[Instructions to follow]:
Print the listing below exactly as written.

[Provided data]:

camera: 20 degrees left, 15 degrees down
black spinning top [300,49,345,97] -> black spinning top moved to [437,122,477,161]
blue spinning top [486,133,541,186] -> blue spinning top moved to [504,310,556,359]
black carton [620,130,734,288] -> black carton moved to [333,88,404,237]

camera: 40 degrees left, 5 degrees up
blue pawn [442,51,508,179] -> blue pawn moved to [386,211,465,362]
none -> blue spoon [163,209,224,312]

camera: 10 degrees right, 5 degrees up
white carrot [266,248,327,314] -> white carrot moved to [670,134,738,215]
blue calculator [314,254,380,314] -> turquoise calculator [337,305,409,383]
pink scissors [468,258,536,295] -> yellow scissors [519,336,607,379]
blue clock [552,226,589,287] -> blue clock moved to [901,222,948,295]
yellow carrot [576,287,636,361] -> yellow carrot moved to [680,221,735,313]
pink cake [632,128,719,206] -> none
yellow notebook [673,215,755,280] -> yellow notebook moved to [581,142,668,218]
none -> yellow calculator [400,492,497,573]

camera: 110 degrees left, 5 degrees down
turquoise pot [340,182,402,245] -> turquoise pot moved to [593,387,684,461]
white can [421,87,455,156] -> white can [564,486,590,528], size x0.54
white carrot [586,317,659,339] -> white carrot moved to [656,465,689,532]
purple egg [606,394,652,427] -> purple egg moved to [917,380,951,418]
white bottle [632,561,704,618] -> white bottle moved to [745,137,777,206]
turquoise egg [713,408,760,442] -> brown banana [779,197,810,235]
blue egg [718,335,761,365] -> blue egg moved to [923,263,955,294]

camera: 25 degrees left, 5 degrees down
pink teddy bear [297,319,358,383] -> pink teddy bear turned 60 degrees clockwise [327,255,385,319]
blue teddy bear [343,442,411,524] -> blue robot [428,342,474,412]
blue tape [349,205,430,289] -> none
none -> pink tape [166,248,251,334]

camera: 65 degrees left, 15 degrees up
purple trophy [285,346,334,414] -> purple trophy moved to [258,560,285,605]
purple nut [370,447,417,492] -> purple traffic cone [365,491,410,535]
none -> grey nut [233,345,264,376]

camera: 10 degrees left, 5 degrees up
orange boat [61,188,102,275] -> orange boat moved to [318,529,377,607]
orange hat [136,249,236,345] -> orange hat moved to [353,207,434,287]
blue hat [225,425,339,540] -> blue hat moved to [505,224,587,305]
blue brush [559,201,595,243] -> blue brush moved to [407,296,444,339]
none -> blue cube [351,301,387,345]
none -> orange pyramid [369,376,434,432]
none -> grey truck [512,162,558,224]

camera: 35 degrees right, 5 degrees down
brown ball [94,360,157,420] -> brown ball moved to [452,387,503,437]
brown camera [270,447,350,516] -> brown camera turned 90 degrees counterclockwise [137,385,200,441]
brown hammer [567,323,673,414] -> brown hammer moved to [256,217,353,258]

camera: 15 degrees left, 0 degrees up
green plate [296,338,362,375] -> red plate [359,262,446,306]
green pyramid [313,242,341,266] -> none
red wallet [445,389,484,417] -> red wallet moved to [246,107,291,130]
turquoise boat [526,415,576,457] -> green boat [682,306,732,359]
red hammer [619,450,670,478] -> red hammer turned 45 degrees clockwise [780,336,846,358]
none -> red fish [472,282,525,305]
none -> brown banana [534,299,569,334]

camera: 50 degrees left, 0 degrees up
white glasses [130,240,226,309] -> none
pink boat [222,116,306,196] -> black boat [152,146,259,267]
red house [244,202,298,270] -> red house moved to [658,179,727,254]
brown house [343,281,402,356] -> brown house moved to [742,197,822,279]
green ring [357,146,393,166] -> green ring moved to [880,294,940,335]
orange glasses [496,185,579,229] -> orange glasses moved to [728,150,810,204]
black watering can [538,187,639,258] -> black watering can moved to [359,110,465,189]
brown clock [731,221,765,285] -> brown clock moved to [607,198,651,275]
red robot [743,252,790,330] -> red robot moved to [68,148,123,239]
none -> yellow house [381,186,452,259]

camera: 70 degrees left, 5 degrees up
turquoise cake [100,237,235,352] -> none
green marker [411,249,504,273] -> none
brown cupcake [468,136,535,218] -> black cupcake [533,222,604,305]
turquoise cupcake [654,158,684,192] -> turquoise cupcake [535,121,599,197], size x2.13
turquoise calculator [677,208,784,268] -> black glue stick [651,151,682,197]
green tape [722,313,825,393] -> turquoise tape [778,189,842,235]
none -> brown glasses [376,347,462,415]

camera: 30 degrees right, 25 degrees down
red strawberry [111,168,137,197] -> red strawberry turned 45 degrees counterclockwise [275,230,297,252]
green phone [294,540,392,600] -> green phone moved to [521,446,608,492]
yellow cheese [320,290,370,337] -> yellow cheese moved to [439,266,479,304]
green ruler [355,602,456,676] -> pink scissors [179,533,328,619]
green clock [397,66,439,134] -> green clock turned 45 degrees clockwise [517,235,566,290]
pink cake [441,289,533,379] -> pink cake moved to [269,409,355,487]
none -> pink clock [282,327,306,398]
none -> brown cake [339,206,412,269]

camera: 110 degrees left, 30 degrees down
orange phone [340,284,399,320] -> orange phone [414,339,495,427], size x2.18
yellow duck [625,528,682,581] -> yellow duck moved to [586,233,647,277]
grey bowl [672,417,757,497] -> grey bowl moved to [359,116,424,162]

[Solution below]:
camera: 20 degrees left, 15 degrees down
black spinning top [300,49,345,97] -> black spinning top moved to [437,122,477,161]
blue spinning top [486,133,541,186] -> blue spinning top moved to [504,310,556,359]
black carton [620,130,734,288] -> black carton moved to [333,88,404,237]

camera: 40 degrees left, 5 degrees up
blue pawn [442,51,508,179] -> blue pawn moved to [386,211,465,362]
none -> blue spoon [163,209,224,312]

camera: 10 degrees right, 5 degrees up
white carrot [266,248,327,314] -> white carrot moved to [670,134,738,215]
blue calculator [314,254,380,314] -> turquoise calculator [337,305,409,383]
pink scissors [468,258,536,295] -> yellow scissors [519,336,607,379]
blue clock [552,226,589,287] -> blue clock moved to [901,222,948,295]
yellow carrot [576,287,636,361] -> yellow carrot moved to [680,221,735,313]
pink cake [632,128,719,206] -> none
yellow notebook [673,215,755,280] -> yellow notebook moved to [581,142,668,218]
none -> yellow calculator [400,492,497,573]

camera: 110 degrees left, 5 degrees down
turquoise pot [340,182,402,245] -> turquoise pot moved to [593,387,684,461]
white can [421,87,455,156] -> white can [564,486,590,528], size x0.54
white carrot [586,317,659,339] -> white carrot moved to [656,465,689,532]
purple egg [606,394,652,427] -> purple egg moved to [917,380,951,418]
white bottle [632,561,704,618] -> white bottle moved to [745,137,777,206]
turquoise egg [713,408,760,442] -> brown banana [779,197,810,235]
blue egg [718,335,761,365] -> blue egg moved to [923,263,955,294]

camera: 25 degrees left, 5 degrees down
pink teddy bear [297,319,358,383] -> pink teddy bear turned 60 degrees clockwise [327,255,385,319]
blue teddy bear [343,442,411,524] -> blue robot [428,342,474,412]
blue tape [349,205,430,289] -> none
none -> pink tape [166,248,251,334]

camera: 65 degrees left, 15 degrees up
purple trophy [285,346,334,414] -> purple trophy moved to [258,560,285,605]
purple nut [370,447,417,492] -> purple traffic cone [365,491,410,535]
none -> grey nut [233,345,264,376]

camera: 10 degrees left, 5 degrees up
orange boat [61,188,102,275] -> orange boat moved to [318,529,377,607]
orange hat [136,249,236,345] -> orange hat moved to [353,207,434,287]
blue hat [225,425,339,540] -> blue hat moved to [505,224,587,305]
blue brush [559,201,595,243] -> blue brush moved to [407,296,444,339]
none -> blue cube [351,301,387,345]
none -> orange pyramid [369,376,434,432]
none -> grey truck [512,162,558,224]

camera: 35 degrees right, 5 degrees down
brown ball [94,360,157,420] -> brown ball moved to [452,387,503,437]
brown camera [270,447,350,516] -> brown camera turned 90 degrees counterclockwise [137,385,200,441]
brown hammer [567,323,673,414] -> brown hammer moved to [256,217,353,258]

camera: 15 degrees left, 0 degrees up
green plate [296,338,362,375] -> red plate [359,262,446,306]
green pyramid [313,242,341,266] -> none
red wallet [445,389,484,417] -> red wallet moved to [246,107,291,130]
turquoise boat [526,415,576,457] -> green boat [682,306,732,359]
red hammer [619,450,670,478] -> red hammer turned 45 degrees clockwise [780,336,846,358]
none -> red fish [472,282,525,305]
none -> brown banana [534,299,569,334]

camera: 50 degrees left, 0 degrees up
white glasses [130,240,226,309] -> none
pink boat [222,116,306,196] -> black boat [152,146,259,267]
red house [244,202,298,270] -> red house moved to [658,179,727,254]
brown house [343,281,402,356] -> brown house moved to [742,197,822,279]
green ring [357,146,393,166] -> green ring moved to [880,294,940,335]
orange glasses [496,185,579,229] -> orange glasses moved to [728,150,810,204]
black watering can [538,187,639,258] -> black watering can moved to [359,110,465,189]
brown clock [731,221,765,285] -> brown clock moved to [607,198,651,275]
red robot [743,252,790,330] -> red robot moved to [68,148,123,239]
none -> yellow house [381,186,452,259]

camera: 70 degrees left, 5 degrees up
turquoise cake [100,237,235,352] -> none
green marker [411,249,504,273] -> none
brown cupcake [468,136,535,218] -> black cupcake [533,222,604,305]
turquoise cupcake [654,158,684,192] -> turquoise cupcake [535,121,599,197], size x2.13
turquoise calculator [677,208,784,268] -> black glue stick [651,151,682,197]
green tape [722,313,825,393] -> turquoise tape [778,189,842,235]
none -> brown glasses [376,347,462,415]

camera: 30 degrees right, 25 degrees down
red strawberry [111,168,137,197] -> red strawberry turned 45 degrees counterclockwise [275,230,297,252]
green phone [294,540,392,600] -> green phone moved to [521,446,608,492]
yellow cheese [320,290,370,337] -> yellow cheese moved to [439,266,479,304]
green ruler [355,602,456,676] -> pink scissors [179,533,328,619]
green clock [397,66,439,134] -> green clock turned 45 degrees clockwise [517,235,566,290]
pink cake [441,289,533,379] -> pink cake moved to [269,409,355,487]
none -> pink clock [282,327,306,398]
none -> brown cake [339,206,412,269]

camera: 110 degrees left, 30 degrees down
orange phone [340,284,399,320] -> orange phone [414,339,495,427], size x2.18
yellow duck [625,528,682,581] -> yellow duck moved to [586,233,647,277]
grey bowl [672,417,757,497] -> grey bowl moved to [359,116,424,162]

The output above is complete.